• [Task requirements]
The answer must consist only of the lines from the line with "R20: 560 (N010, N017) -> 560 (N017, N018)" to the line with "V2: AC 230V", both included, exactly as they stand below.

• [Source records]

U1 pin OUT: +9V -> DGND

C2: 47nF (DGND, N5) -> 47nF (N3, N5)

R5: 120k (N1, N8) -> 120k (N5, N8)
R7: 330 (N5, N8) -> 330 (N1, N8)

---

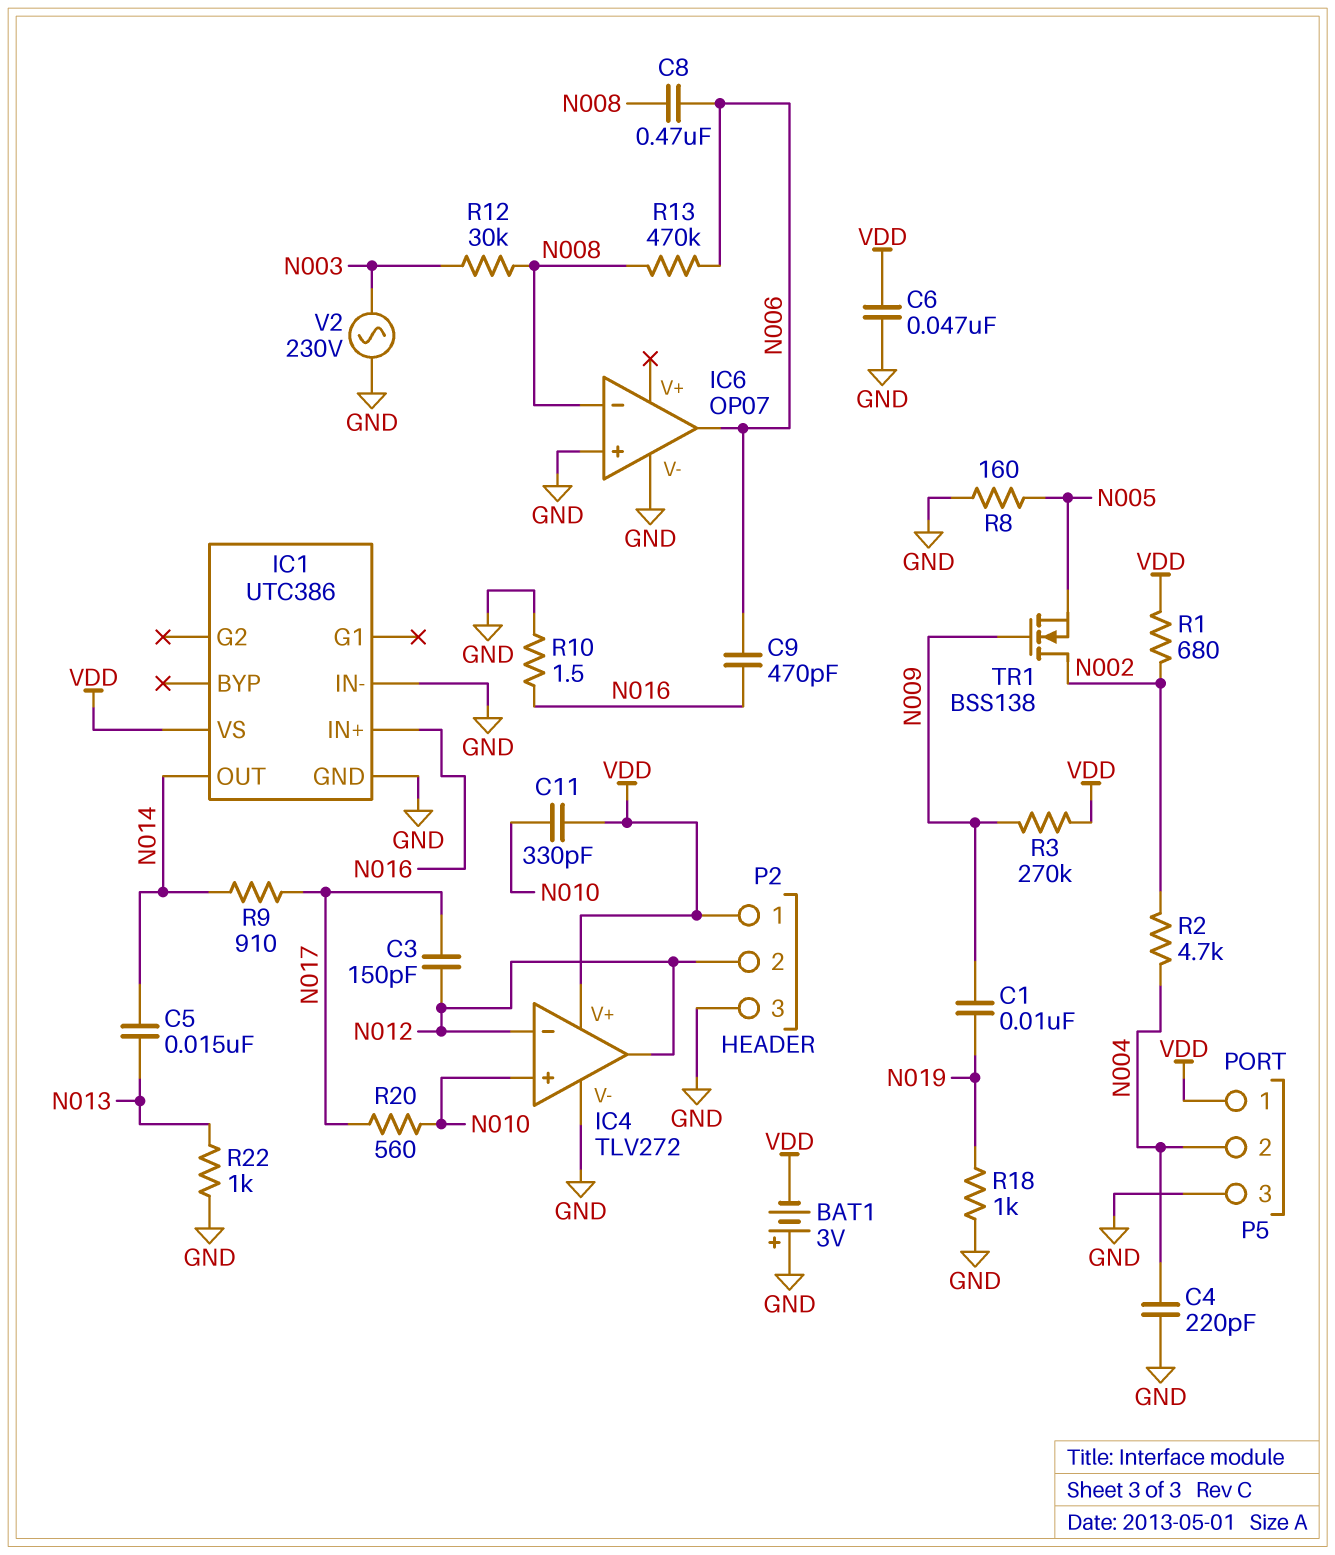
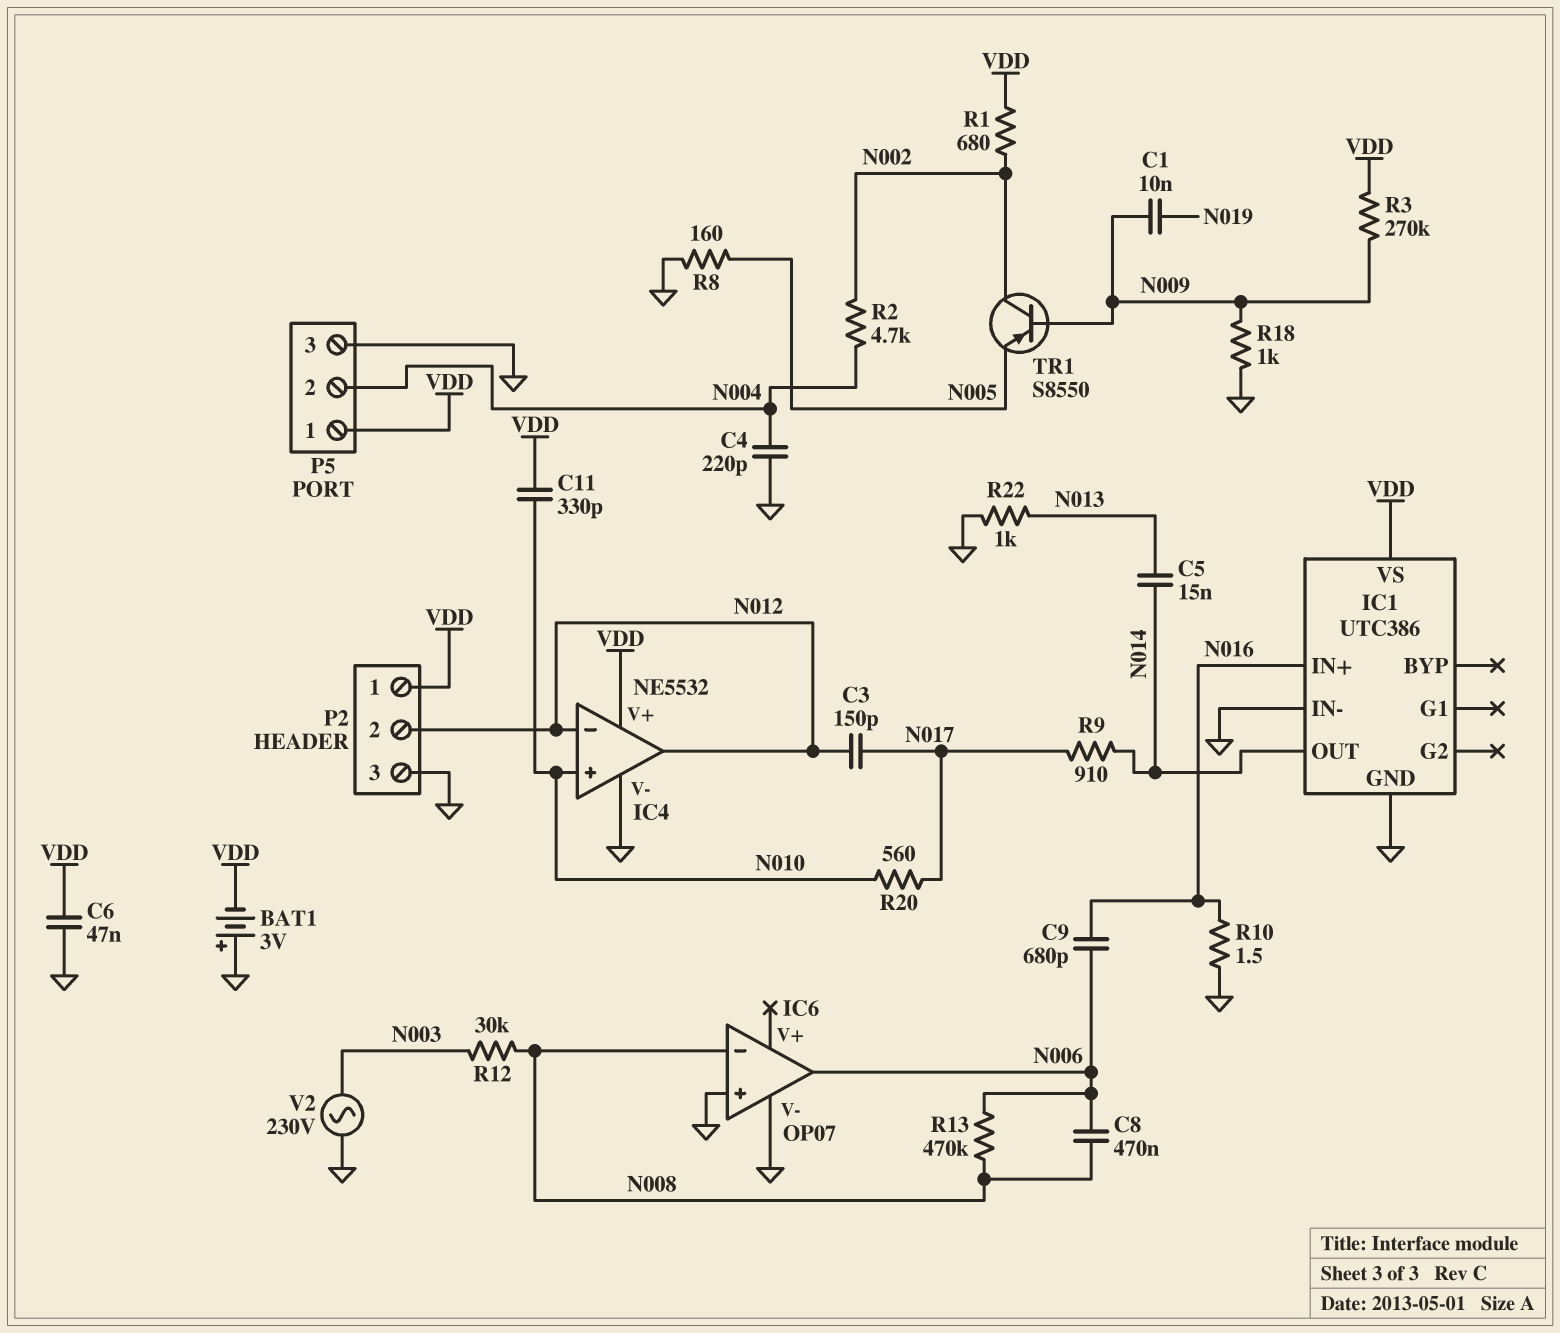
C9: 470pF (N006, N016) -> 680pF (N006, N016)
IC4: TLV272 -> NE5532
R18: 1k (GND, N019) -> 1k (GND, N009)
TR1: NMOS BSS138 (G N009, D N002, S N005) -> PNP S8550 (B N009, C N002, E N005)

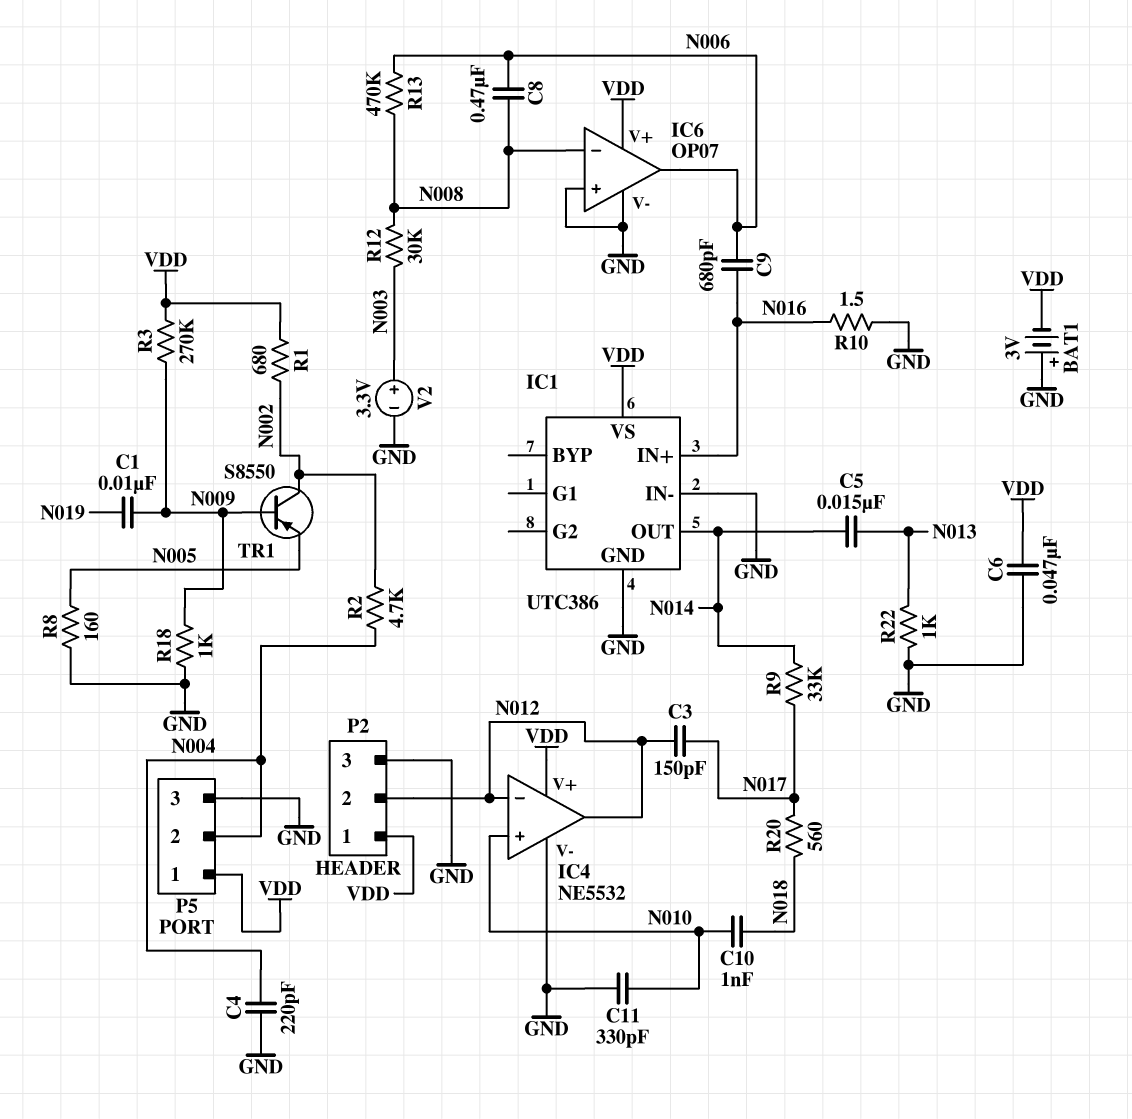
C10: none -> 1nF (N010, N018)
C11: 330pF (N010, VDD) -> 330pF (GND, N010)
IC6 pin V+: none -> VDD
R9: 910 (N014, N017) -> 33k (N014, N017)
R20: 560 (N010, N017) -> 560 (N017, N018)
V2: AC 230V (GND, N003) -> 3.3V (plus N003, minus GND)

• [Problem solution]
R20: 560 (N010, N017) -> 560 (N017, N018)
V2: AC 230V (GND, N003) -> 3.3V (plus N003, minus GND)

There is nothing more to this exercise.